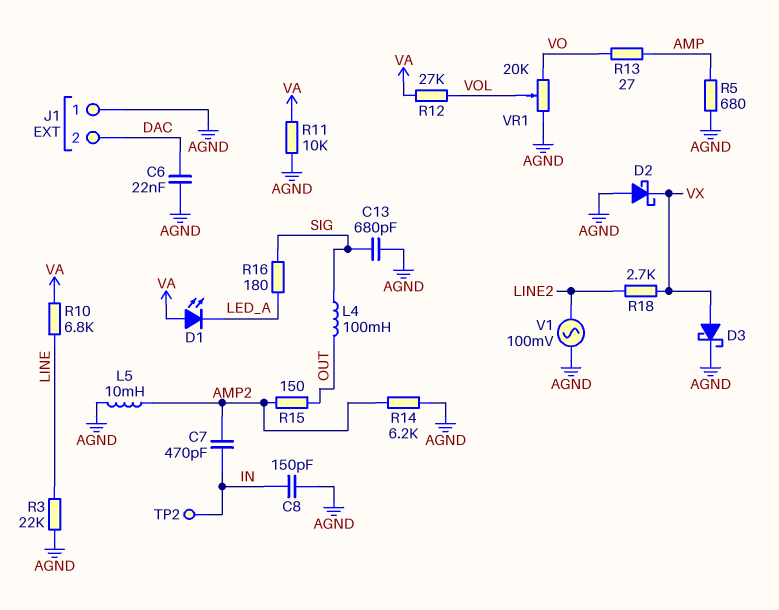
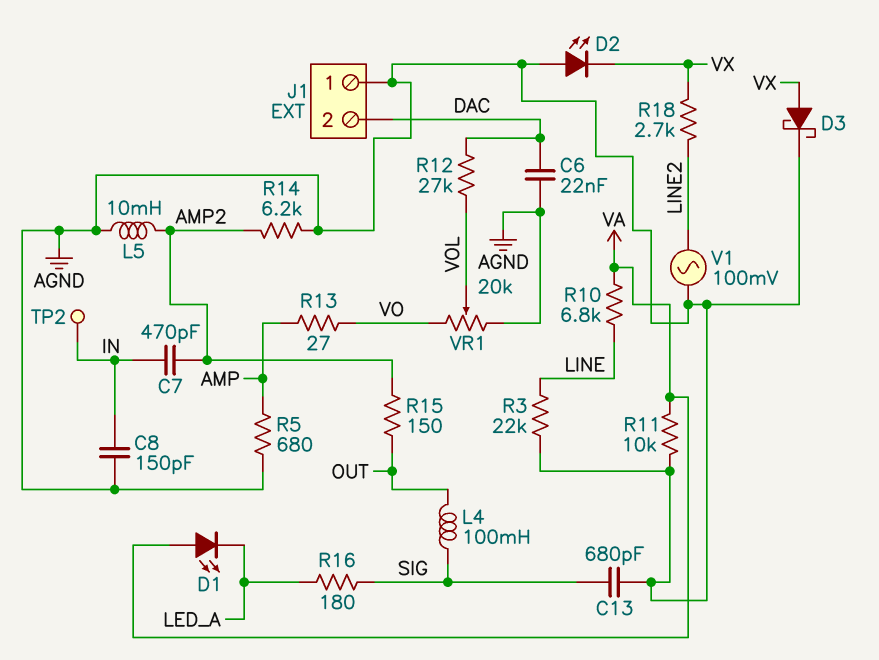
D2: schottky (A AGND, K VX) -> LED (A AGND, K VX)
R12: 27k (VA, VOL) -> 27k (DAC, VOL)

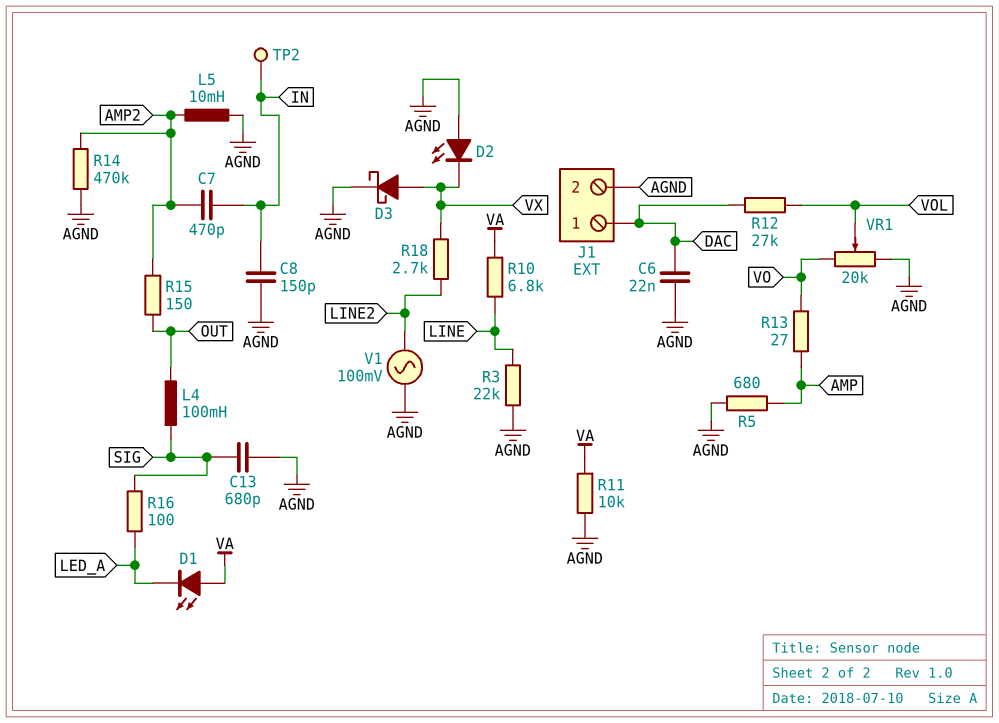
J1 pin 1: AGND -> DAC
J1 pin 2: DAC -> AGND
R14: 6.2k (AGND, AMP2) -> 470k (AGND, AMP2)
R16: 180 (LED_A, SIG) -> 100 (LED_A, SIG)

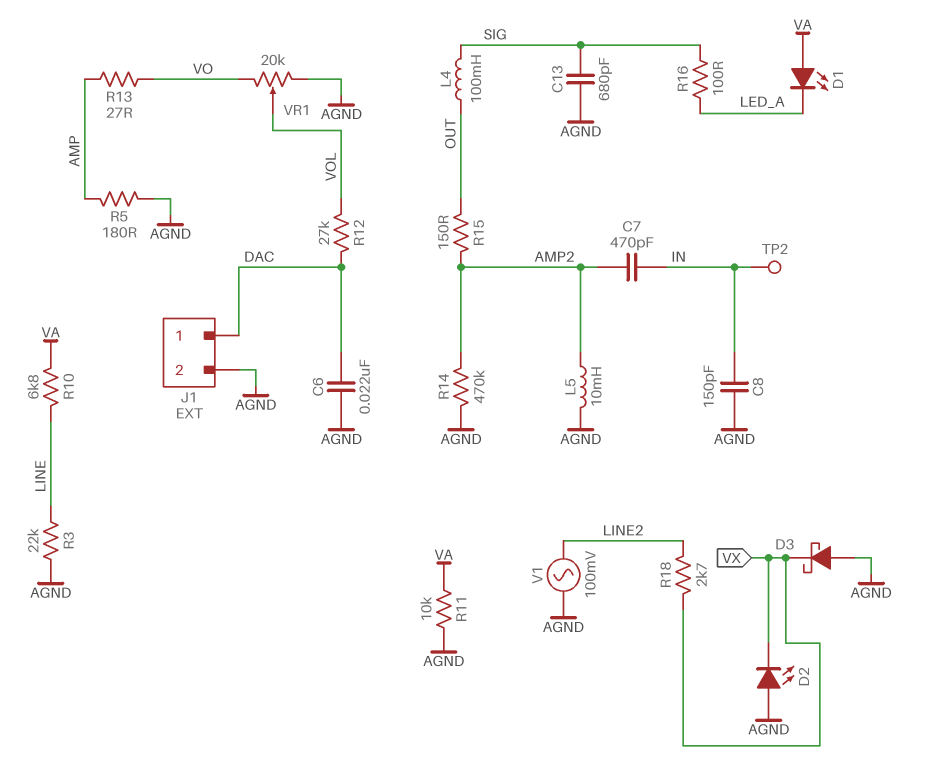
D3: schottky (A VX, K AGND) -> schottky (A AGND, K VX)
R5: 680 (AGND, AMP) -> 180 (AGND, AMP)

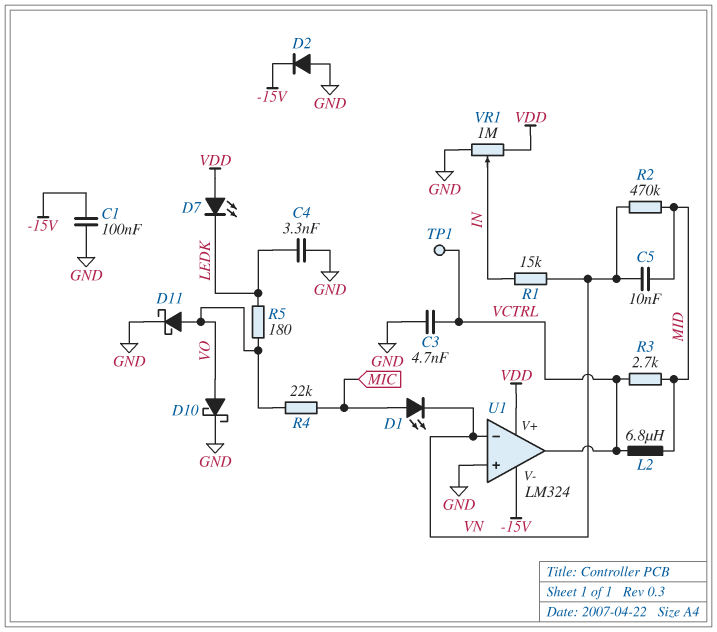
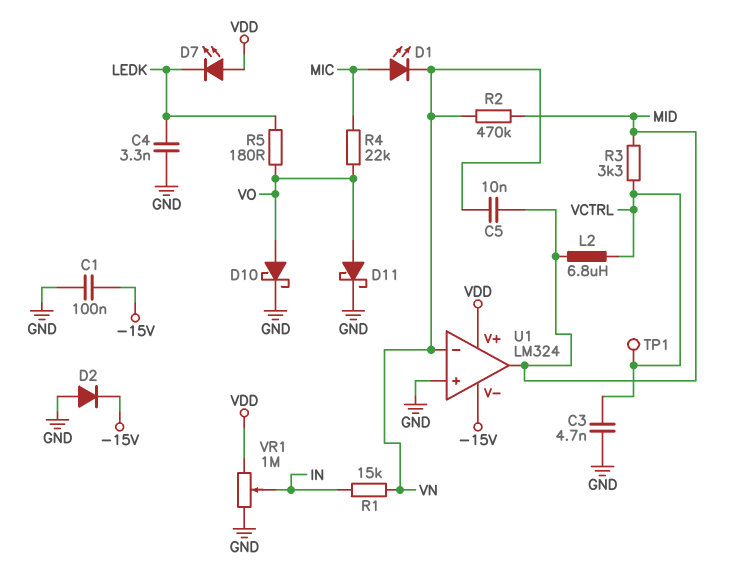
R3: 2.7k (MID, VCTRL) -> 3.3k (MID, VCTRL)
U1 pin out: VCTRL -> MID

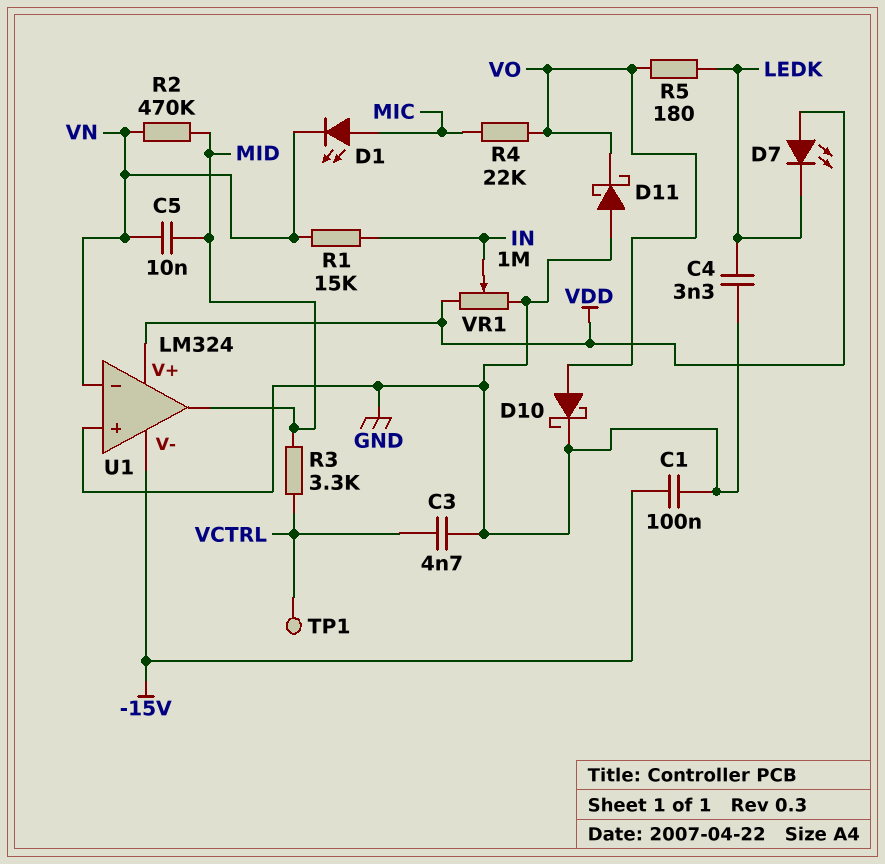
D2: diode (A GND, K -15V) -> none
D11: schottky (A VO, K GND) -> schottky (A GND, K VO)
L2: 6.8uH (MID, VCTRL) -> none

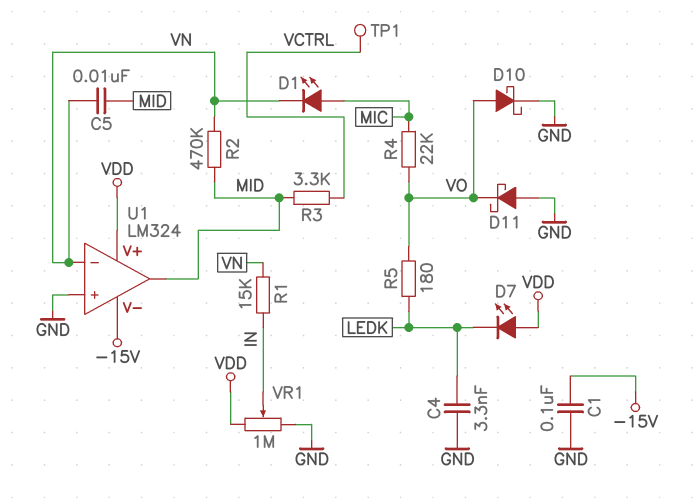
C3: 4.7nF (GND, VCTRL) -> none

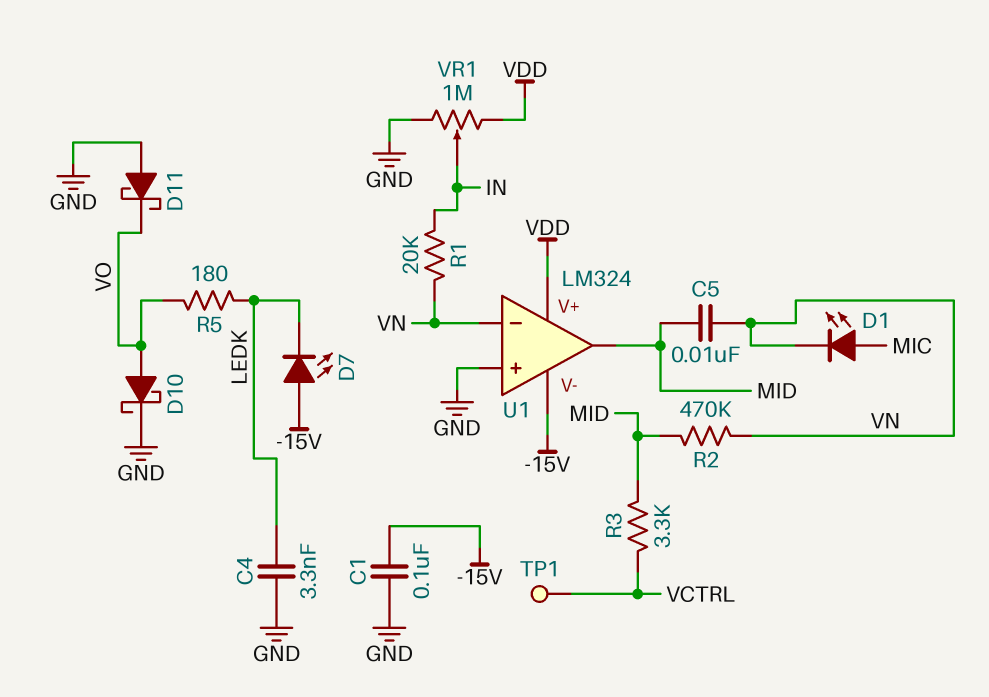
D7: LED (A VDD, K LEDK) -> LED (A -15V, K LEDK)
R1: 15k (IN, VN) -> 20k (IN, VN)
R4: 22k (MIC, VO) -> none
◇ ◇ ◇ ◇ ◇
The response should be the lines from the one containing "R12: 27k (VA, VOL) -> 27k (DAC, VOL)" through the final line of the records, reproduced exactly and with every picture left out.

Completed task.
R12: 27k (VA, VOL) -> 27k (DAC, VOL)

J1 pin 1: AGND -> DAC
J1 pin 2: DAC -> AGND
R14: 6.2k (AGND, AMP2) -> 470k (AGND, AMP2)
R16: 180 (LED_A, SIG) -> 100 (LED_A, SIG)

D3: schottky (A VX, K AGND) -> schottky (A AGND, K VX)
R5: 680 (AGND, AMP) -> 180 (AGND, AMP)

R3: 2.7k (MID, VCTRL) -> 3.3k (MID, VCTRL)
U1 pin out: VCTRL -> MID

D2: diode (A GND, K -15V) -> none
D11: schottky (A VO, K GND) -> schottky (A GND, K VO)
L2: 6.8uH (MID, VCTRL) -> none

C3: 4.7nF (GND, VCTRL) -> none

D7: LED (A VDD, K LEDK) -> LED (A -15V, K LEDK)
R1: 15k (IN, VN) -> 20k (IN, VN)
R4: 22k (MIC, VO) -> none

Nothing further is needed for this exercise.